[Items listed in a dataset]
^^^^^^^^^^^^^^^^
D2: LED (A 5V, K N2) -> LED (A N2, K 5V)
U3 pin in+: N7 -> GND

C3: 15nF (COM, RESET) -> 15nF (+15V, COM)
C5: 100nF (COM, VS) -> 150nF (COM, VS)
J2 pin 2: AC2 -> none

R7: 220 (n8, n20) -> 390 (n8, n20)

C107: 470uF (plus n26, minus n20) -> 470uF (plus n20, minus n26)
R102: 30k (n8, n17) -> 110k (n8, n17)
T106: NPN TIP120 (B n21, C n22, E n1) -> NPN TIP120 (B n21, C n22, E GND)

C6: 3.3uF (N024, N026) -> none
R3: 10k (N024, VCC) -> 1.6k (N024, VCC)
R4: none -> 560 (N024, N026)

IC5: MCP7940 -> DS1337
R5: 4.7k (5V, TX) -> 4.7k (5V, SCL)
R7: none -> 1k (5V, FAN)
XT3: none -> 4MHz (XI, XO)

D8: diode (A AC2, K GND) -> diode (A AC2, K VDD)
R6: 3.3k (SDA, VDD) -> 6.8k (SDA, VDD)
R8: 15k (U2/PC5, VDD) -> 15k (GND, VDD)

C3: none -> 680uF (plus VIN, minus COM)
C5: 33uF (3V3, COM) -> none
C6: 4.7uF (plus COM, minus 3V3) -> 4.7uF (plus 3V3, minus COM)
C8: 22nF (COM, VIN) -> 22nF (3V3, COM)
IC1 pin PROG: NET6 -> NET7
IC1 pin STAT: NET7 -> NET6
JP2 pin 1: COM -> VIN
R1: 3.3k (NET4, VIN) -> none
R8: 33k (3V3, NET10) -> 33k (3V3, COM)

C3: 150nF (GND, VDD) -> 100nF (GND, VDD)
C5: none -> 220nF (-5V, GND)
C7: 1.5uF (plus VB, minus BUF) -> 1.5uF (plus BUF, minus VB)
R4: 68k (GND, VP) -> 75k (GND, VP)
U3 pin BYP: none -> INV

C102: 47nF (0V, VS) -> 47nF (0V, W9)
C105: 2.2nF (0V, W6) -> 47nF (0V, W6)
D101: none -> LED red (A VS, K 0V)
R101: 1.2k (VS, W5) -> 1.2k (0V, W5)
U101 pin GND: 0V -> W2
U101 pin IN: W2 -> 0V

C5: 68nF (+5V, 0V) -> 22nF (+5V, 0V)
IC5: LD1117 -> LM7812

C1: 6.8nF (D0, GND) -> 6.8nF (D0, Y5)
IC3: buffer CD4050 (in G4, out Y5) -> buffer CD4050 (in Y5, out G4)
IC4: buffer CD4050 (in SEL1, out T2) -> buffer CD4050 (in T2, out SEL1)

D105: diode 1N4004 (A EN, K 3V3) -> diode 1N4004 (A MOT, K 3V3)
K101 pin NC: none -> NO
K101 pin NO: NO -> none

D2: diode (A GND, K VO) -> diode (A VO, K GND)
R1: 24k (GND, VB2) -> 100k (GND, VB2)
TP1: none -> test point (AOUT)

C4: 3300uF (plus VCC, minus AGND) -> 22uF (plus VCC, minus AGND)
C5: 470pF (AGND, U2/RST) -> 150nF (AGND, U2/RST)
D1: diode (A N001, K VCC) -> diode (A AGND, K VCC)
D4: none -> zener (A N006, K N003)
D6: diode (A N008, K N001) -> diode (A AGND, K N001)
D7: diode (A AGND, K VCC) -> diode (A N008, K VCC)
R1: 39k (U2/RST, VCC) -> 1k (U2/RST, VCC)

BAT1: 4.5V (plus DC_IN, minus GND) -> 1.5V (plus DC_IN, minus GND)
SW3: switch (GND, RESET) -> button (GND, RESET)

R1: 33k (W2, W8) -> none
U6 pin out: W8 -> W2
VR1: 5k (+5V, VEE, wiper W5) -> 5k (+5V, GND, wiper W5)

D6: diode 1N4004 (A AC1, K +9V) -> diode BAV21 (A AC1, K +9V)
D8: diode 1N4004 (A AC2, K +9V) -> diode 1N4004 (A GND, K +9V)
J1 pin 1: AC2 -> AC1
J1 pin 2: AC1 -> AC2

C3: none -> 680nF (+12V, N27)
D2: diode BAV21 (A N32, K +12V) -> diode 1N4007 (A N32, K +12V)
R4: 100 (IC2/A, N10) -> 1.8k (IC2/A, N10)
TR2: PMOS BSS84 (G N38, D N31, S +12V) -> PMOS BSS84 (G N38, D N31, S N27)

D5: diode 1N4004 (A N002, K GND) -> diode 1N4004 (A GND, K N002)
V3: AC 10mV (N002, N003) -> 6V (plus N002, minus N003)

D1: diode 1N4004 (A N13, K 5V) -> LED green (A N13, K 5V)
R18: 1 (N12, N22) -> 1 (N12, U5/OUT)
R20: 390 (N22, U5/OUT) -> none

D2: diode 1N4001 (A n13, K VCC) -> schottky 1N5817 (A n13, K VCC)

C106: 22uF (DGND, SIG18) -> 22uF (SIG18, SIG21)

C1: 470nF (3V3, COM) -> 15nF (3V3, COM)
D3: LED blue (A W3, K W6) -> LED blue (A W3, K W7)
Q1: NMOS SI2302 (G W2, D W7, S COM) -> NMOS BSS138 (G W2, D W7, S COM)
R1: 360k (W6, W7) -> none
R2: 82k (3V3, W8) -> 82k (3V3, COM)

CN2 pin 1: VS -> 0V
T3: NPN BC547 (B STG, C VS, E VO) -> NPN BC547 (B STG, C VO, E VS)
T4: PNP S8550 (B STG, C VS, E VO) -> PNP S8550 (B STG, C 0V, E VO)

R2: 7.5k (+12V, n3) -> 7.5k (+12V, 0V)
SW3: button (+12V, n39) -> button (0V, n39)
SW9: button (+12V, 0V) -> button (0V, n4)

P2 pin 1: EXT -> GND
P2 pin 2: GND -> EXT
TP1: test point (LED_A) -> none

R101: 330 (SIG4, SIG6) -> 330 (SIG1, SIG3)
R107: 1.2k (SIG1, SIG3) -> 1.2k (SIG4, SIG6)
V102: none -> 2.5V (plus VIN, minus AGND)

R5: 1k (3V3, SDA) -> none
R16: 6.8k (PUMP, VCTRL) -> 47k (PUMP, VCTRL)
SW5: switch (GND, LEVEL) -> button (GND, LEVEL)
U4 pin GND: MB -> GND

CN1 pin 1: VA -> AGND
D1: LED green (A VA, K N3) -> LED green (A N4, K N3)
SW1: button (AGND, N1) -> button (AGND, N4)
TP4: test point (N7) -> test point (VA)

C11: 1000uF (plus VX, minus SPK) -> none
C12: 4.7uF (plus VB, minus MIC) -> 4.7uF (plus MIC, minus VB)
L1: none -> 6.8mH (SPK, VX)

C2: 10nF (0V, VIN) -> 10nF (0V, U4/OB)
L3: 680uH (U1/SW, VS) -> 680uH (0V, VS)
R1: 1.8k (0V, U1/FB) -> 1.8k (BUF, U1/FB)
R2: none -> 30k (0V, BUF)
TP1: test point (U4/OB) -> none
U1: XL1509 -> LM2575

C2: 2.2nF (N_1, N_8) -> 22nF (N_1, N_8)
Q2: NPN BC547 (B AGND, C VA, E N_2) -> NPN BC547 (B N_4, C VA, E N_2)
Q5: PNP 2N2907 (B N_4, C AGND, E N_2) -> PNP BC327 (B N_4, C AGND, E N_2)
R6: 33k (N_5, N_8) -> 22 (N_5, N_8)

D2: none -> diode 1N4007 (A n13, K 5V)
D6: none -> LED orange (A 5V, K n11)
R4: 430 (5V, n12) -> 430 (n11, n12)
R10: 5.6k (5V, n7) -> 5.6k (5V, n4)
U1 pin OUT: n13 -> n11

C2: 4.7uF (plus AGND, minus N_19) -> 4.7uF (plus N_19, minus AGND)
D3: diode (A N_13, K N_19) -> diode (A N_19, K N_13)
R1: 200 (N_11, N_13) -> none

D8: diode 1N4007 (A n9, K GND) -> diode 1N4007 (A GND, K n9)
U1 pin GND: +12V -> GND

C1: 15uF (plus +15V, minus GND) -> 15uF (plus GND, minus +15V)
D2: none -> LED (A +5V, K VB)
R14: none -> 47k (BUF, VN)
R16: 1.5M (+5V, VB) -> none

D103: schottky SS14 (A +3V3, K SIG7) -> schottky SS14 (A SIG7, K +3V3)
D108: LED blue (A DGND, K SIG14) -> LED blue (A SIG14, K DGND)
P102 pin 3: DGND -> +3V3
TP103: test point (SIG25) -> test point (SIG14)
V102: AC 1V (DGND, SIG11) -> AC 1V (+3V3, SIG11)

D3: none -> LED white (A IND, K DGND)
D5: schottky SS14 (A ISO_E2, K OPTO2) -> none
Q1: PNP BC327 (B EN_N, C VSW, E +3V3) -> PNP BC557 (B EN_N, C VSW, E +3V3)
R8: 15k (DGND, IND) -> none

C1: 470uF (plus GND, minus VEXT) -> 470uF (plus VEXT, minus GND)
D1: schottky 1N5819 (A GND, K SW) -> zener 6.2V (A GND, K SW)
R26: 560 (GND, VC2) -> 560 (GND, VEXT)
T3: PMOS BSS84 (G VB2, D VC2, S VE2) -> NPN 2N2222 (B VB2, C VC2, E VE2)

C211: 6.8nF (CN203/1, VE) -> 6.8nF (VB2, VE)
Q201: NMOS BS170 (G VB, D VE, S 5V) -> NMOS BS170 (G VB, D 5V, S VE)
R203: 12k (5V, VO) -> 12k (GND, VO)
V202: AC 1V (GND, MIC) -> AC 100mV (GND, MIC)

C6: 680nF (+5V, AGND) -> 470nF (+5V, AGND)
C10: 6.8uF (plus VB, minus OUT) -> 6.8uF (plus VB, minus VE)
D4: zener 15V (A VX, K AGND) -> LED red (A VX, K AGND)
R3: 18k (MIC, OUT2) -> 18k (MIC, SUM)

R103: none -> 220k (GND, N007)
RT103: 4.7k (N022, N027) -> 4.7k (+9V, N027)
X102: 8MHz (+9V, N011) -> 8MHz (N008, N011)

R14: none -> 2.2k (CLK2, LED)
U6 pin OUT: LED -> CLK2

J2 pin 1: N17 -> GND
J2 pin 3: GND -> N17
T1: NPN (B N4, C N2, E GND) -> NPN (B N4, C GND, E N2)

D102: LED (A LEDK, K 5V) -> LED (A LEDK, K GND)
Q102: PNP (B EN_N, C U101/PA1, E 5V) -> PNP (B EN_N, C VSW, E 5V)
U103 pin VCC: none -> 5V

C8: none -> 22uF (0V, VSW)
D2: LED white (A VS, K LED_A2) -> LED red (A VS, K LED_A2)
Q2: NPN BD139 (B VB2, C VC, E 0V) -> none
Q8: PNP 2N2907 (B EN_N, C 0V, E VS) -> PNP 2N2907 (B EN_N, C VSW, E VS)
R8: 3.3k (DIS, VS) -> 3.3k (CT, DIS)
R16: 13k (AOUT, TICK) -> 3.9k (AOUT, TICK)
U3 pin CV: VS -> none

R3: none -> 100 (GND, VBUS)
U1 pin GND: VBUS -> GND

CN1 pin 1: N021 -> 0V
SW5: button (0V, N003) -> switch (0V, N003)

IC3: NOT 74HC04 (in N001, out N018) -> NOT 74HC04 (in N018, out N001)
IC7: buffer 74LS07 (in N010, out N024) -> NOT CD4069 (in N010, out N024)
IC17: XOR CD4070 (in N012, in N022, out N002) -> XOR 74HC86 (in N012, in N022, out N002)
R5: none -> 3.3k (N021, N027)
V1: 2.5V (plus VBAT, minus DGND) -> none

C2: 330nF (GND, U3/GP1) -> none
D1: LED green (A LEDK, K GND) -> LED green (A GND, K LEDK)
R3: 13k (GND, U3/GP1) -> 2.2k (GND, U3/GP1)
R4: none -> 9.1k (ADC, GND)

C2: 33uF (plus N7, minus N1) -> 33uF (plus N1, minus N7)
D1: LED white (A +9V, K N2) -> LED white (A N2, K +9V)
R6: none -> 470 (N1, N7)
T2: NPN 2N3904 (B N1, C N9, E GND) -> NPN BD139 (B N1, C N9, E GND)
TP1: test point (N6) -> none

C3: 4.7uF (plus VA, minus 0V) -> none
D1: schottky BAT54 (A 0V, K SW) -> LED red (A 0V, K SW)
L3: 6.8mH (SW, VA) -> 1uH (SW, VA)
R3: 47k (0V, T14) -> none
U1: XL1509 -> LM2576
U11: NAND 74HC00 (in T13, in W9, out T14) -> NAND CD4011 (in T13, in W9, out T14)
^^^^^^^^^^^^^^^^
_TASK STATEMENT:_ The answer is the lines above between the line holding "D5: diode 1N4004" and the line holding "C106: 22uF (DGND, SIG18)", inclusive, each written out exactly, and no others.

_ANSWER FOR THIS EXERCISE:_
D5: diode 1N4004 (A N002, K GND) -> diode 1N4004 (A GND, K N002)
V3: AC 10mV (N002, N003) -> 6V (plus N002, minus N003)

D1: diode 1N4004 (A N13, K 5V) -> LED green (A N13, K 5V)
R18: 1 (N12, N22) -> 1 (N12, U5/OUT)
R20: 390 (N22, U5/OUT) -> none

D2: diode 1N4001 (A n13, K VCC) -> schottky 1N5817 (A n13, K VCC)

C106: 22uF (DGND, SIG18) -> 22uF (SIG18, SIG21)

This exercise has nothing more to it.